**Directions for this task**
Every record below should be repeated exactly, with the pictures left out.

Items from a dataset
§

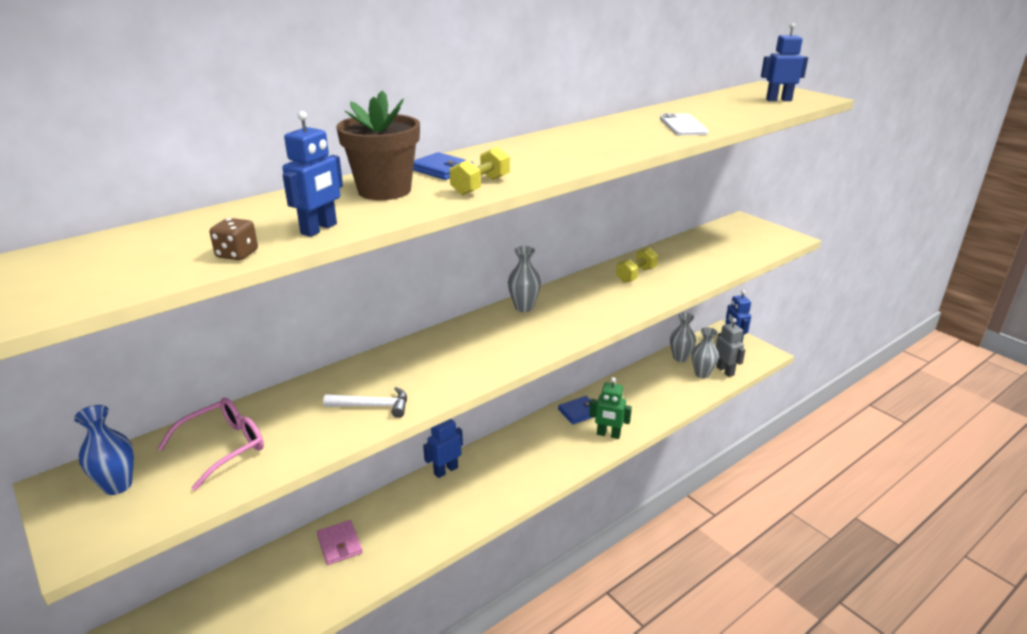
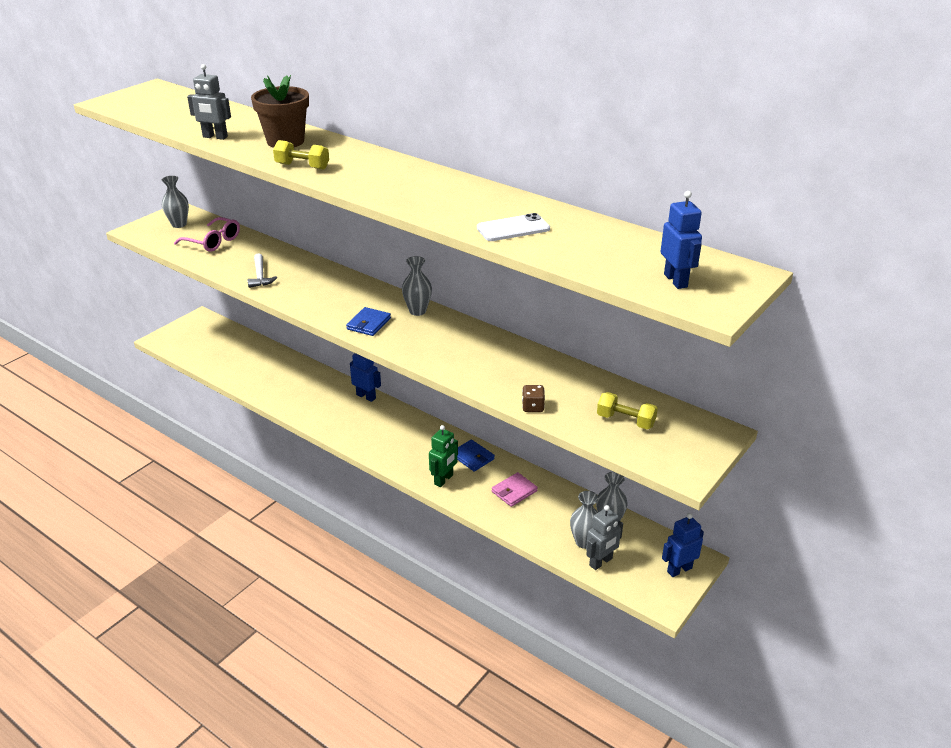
camera: 75 degrees right, 5 degrees up
(118, 485) = (179, 224): blue vase -> grey vase
(237, 254) = (177, 127): brown dice -> brown dice (533, 407)
(319, 229) = (215, 137): blue robot -> grey robot
(339, 544) = (279, 368): pink wallet -> pink wallet (514, 491)
(441, 169) = (335, 150): blue wallet -> blue wallet (368, 324)
(608, 434) = (444, 480): green robot -> green robot turned 150 degrees counterclockwise
(636, 275) = (512, 363): yellow dumbbell -> yellow dumbbell (625, 421)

§

**Response box**
camera: 75 degrees right, 5 degrees up
(118, 485) = (179, 224): blue vase -> grey vase
(237, 254) = (177, 127): brown dice -> brown dice (533, 407)
(319, 229) = (215, 137): blue robot -> grey robot
(339, 544) = (279, 368): pink wallet -> pink wallet (514, 491)
(441, 169) = (335, 150): blue wallet -> blue wallet (368, 324)
(608, 434) = (444, 480): green robot -> green robot turned 150 degrees counterclockwise
(636, 275) = (512, 363): yellow dumbbell -> yellow dumbbell (625, 421)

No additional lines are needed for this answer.